What you are asked to do: Please copy the material under this line exactly, keeping every line.

Information provided:

──────────

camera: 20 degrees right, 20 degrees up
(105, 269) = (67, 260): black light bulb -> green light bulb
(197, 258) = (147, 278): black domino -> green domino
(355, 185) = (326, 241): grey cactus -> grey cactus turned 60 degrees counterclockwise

──────────

Task solution:
camera: 20 degrees right, 20 degrees up
(105, 269) = (67, 260): black light bulb -> green light bulb
(197, 258) = (147, 278): black domino -> green domino
(355, 185) = (326, 241): grey cactus -> grey cactus turned 60 degrees counterclockwise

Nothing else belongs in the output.